# Task directions
Lines below starting with the line with "moved: bol/violet (743 159) to (392 232)" and going on through the line with "turned: théière/vert (752" must be output exactly; the rest of the records must be left out.

[Scene change data]

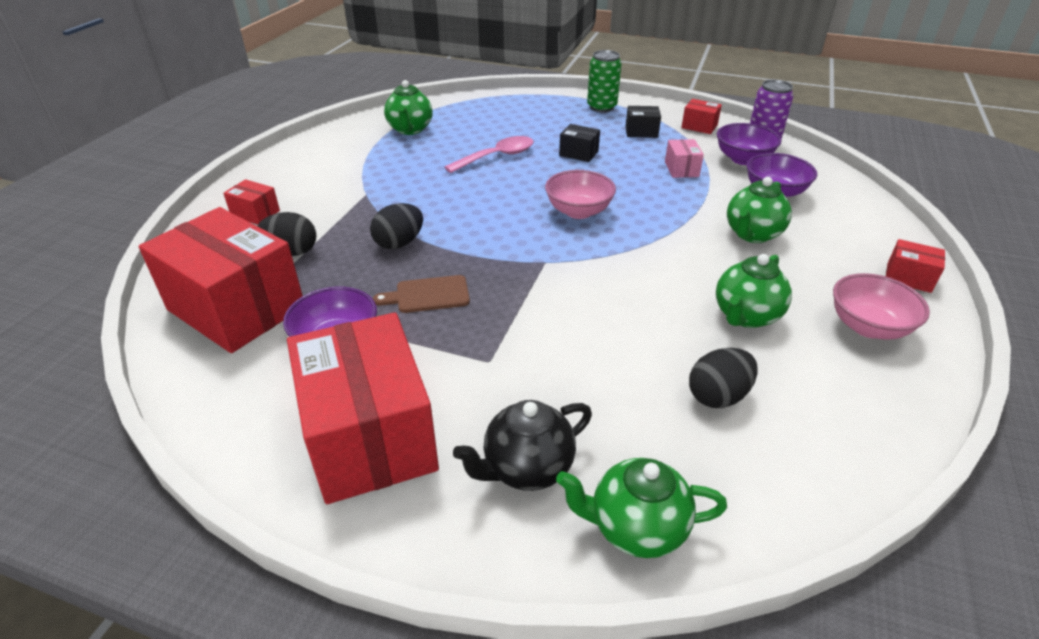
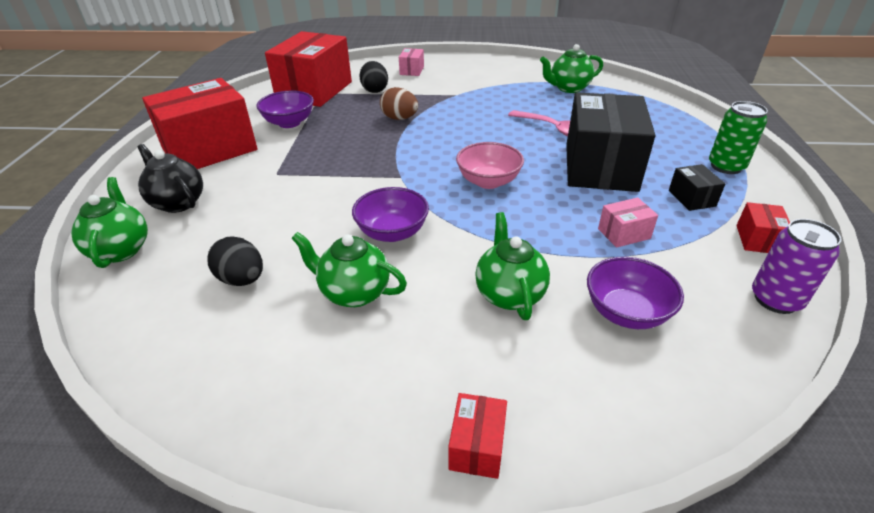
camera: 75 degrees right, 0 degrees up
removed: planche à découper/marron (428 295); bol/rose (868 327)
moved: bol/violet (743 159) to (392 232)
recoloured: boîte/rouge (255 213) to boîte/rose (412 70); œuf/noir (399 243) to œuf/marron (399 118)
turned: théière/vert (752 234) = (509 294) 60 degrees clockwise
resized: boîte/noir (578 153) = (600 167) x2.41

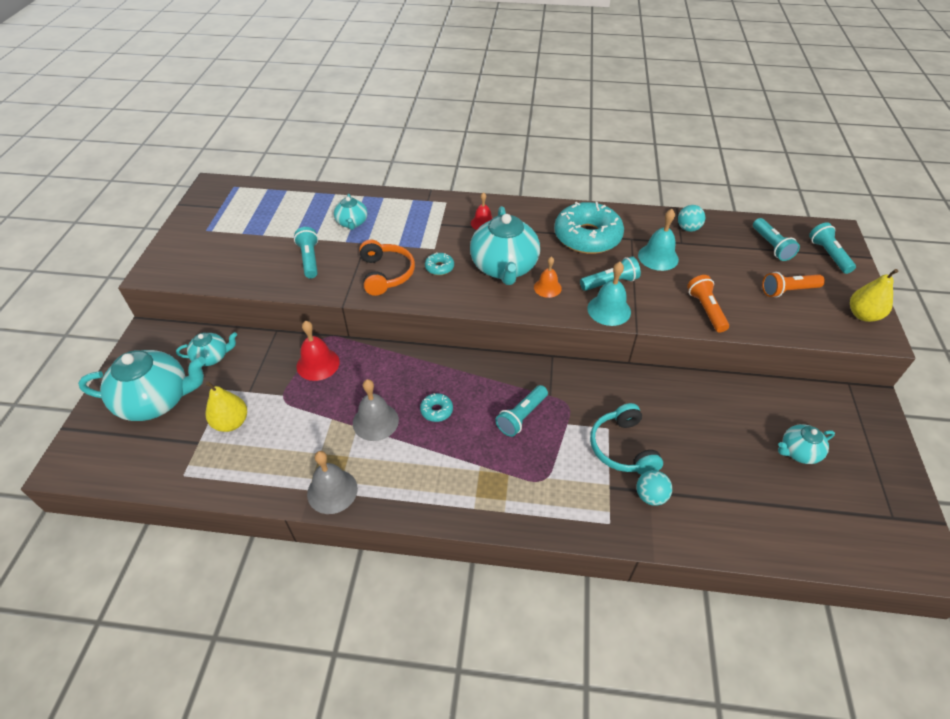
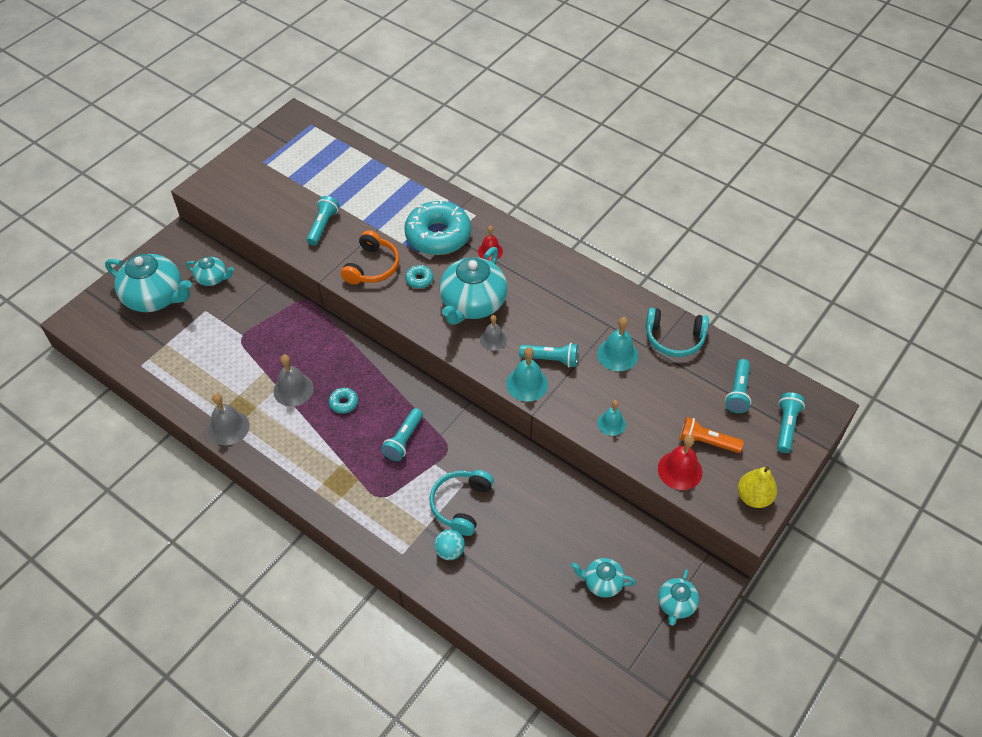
camera: 30 degrees right, 5 degrees up
removed: poire/jaune (231 422)
moved: cloche/rouge (318 364) to (680 470); théière/turquoise (352 223) to (676 604); beignet/turquoise (587 237) to (438 235)
replaced: balle/turquoise (688 228) to casque audio/turquoise (674 338); lampe de poche/orange (705 310) to cloche/turquoise (611 423)
recoloured: cloche/orange (547 287) to cloche/gris (493 339)
turned: lampe de poche/turquoise (521 416) = (404 440) 45 degrees counterclockwise

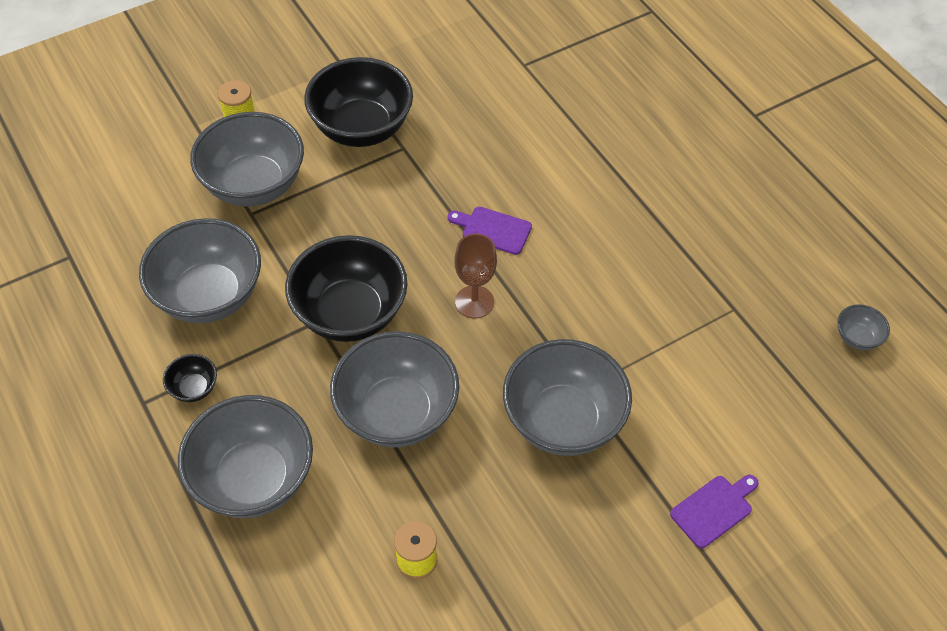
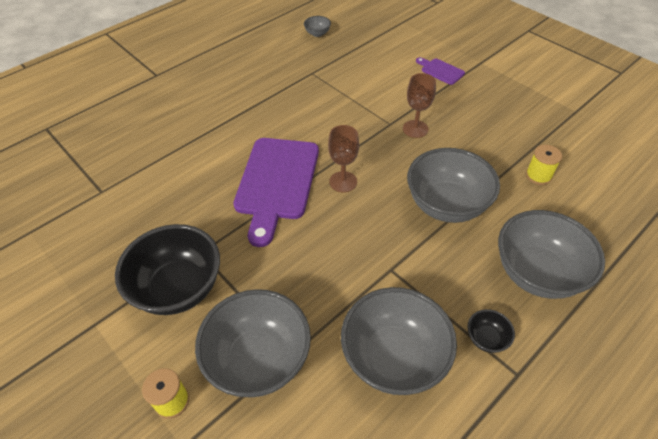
camera: 100 degrees left, 5 degrees down
removed: bol/noir (350 313)
replaced: bol/gris (563 420) to verre à pied/marron (415 129)
resized: planche à découper/violet (493 230) = (277 182) x2.21

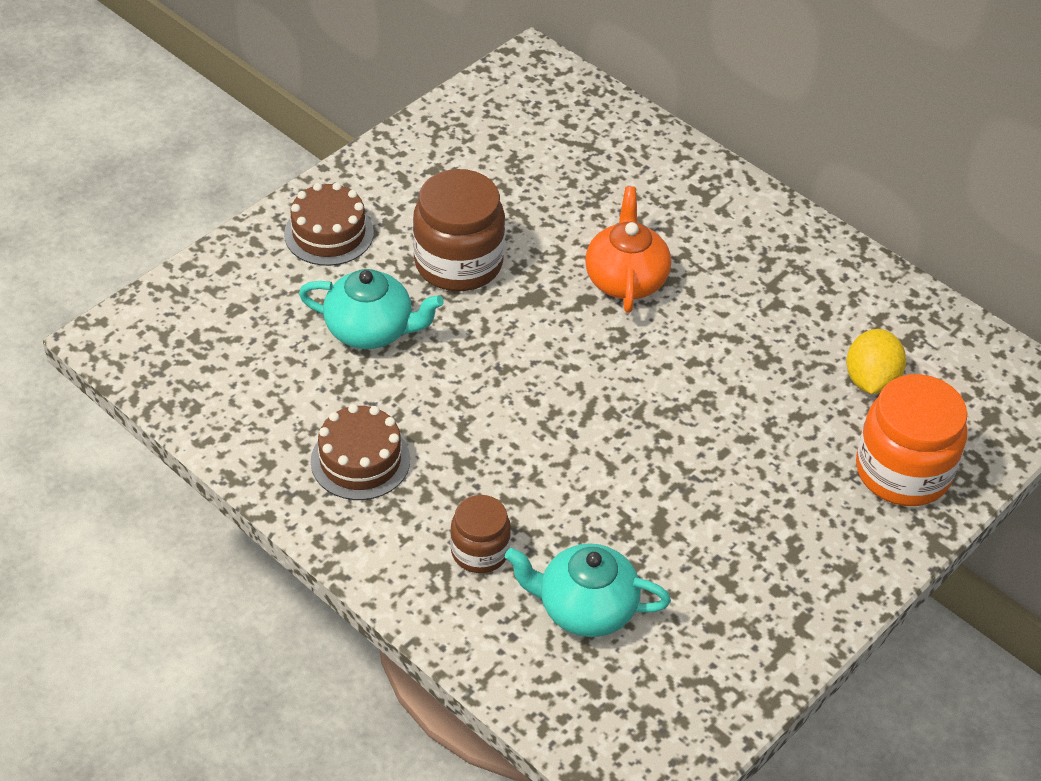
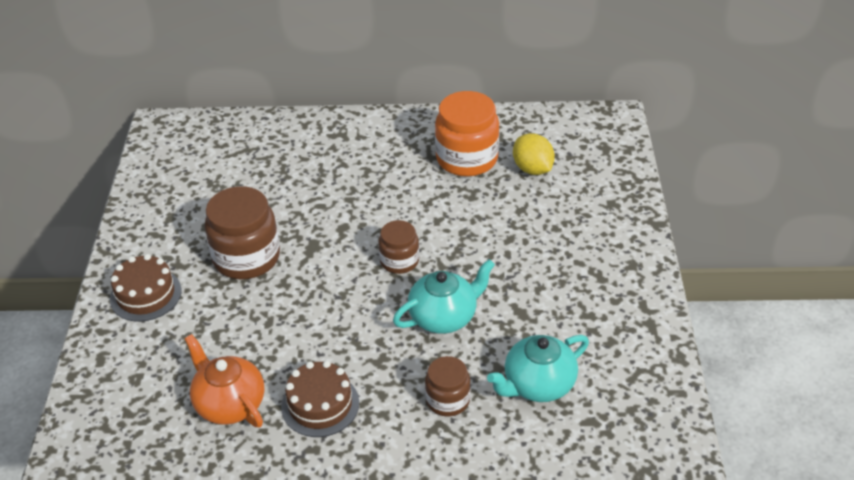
camera: 40 degrees left, 5 degrees down
added: bocal/marron (399 261)
moved: théière/turquoise (371 330) to (444 317); théière/orange (625 279) to (229 403); bocal/orange (903 471) to (467 158)

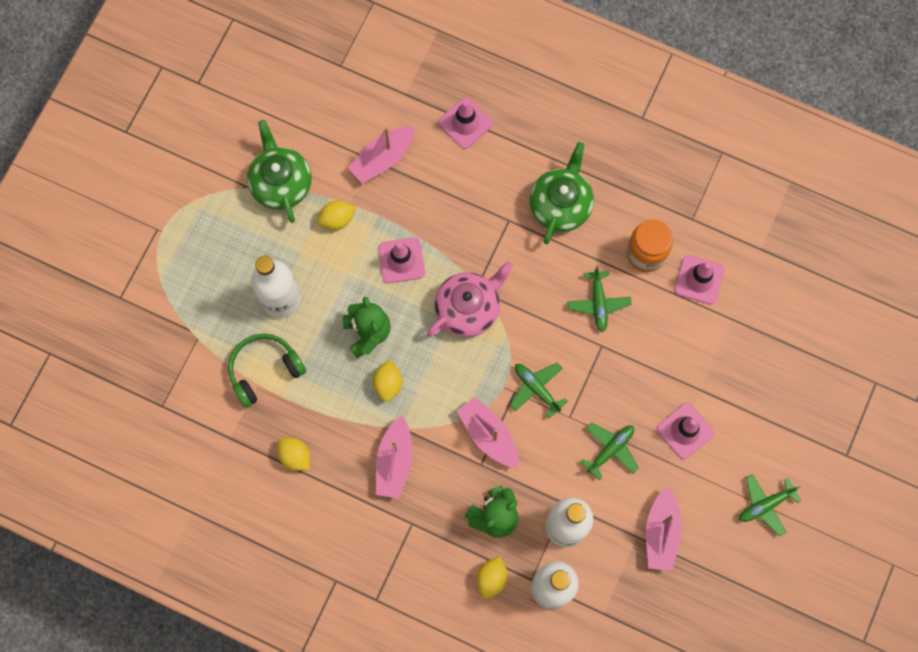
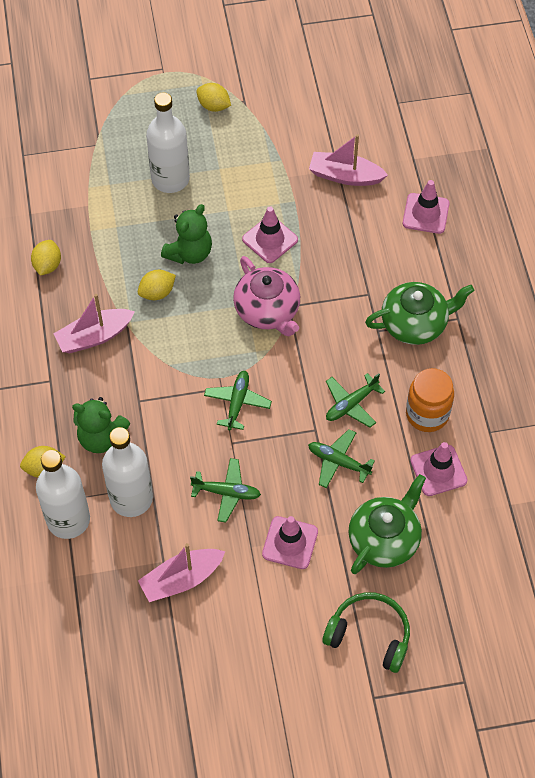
camera: 55 degrees right, 15 degrees down
removed: bateau/rose (488 435)
moved: casque audio/vert (264 370) to (369 635); théière/vert (281 183) to (384 539); citron/jaune (337 219) to (214 106); avion/vert (765 505) to (338 462)
turned: théière/rose (468 308) = (267 310) 45 degrees clockwise

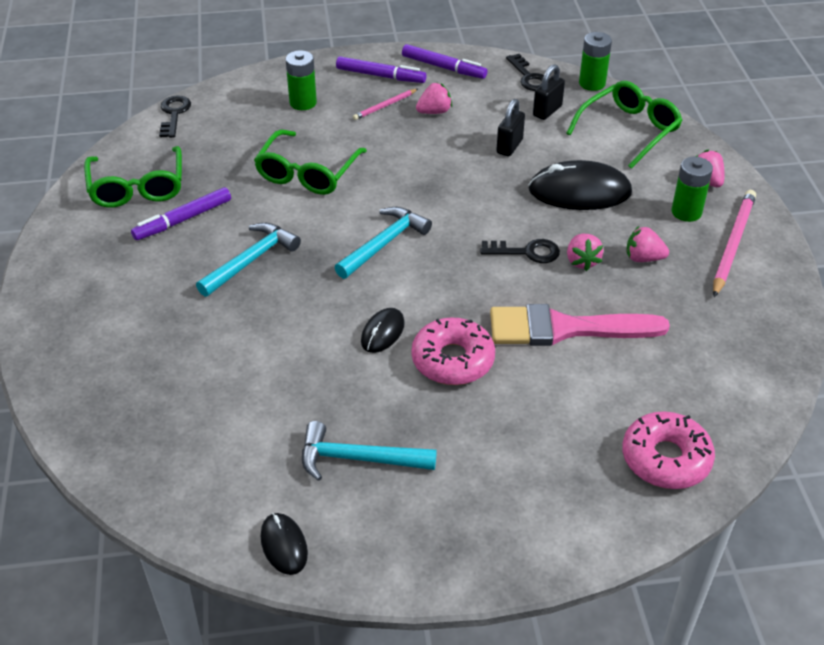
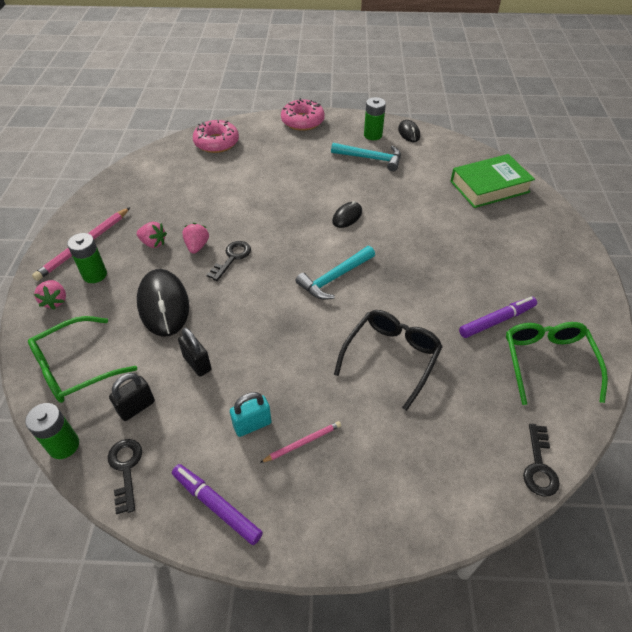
camera: 170 degrees left, 5 degrees up
removed: marteau/turquoise (250 260); feutre/violet (380 76); pinceau/rose (565 328)
added: livre/vert (489 187)
moved: pile/vert (303 103) to (373 135); beignet/rose (452 360) to (302 121)
replaced: fraise/rose (434 112) to cadenas/turquoise (252 424)
recoloured: lunettes/vert (307 173) to lunettes/noir (391 357)
turned: clé/noir (526 252) = (232 258) 105 degrees clockwise; cadenas/noir (509 146) = (197 363) 75 degrees counterclockwise; souris/noir (579 191) = (163 304) 60 degrees clockwise

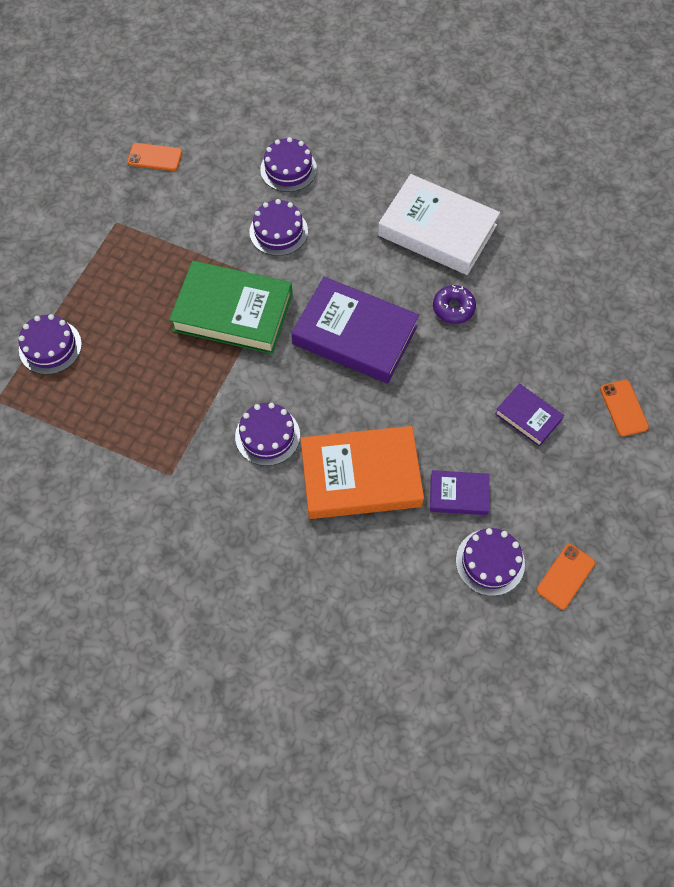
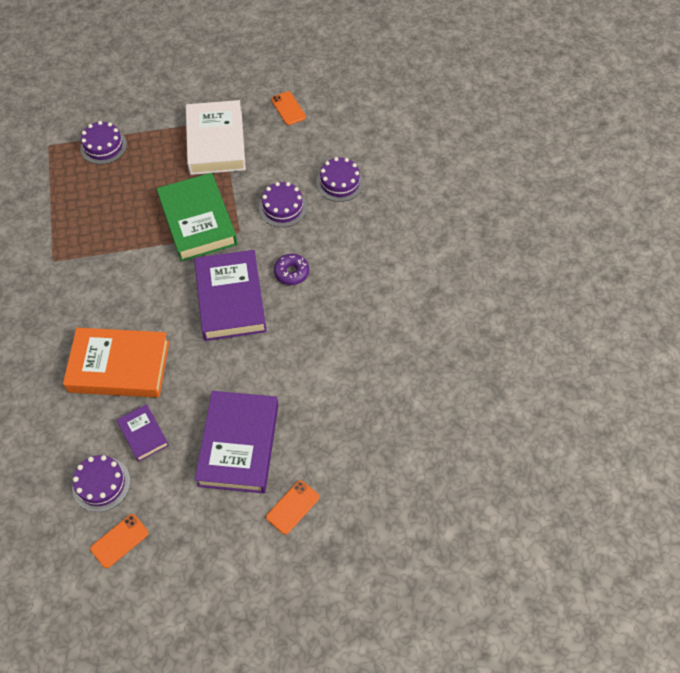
camera: 55 degrees right, 5 degrees down
removed: gâteau/violet (267 435)
moved: livre/blanc (437 230) to (216 142); beignet/violet (453 308) to (291 272)
turned: livre/orange (360 476) = (119 366) 45 degrees counterclockwise; téléphone/orange (565 576) = (119 541) 45 degrees counterclockwise
resized: livre/violet (528 417) = (238 445) x1.98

# Answer box
moved: bol/violet (743 159) to (392 232)
recoloured: boîte/rouge (255 213) to boîte/rose (412 70); œuf/noir (399 243) to œuf/marron (399 118)
turned: théière/vert (752 234) = (509 294) 60 degrees clockwise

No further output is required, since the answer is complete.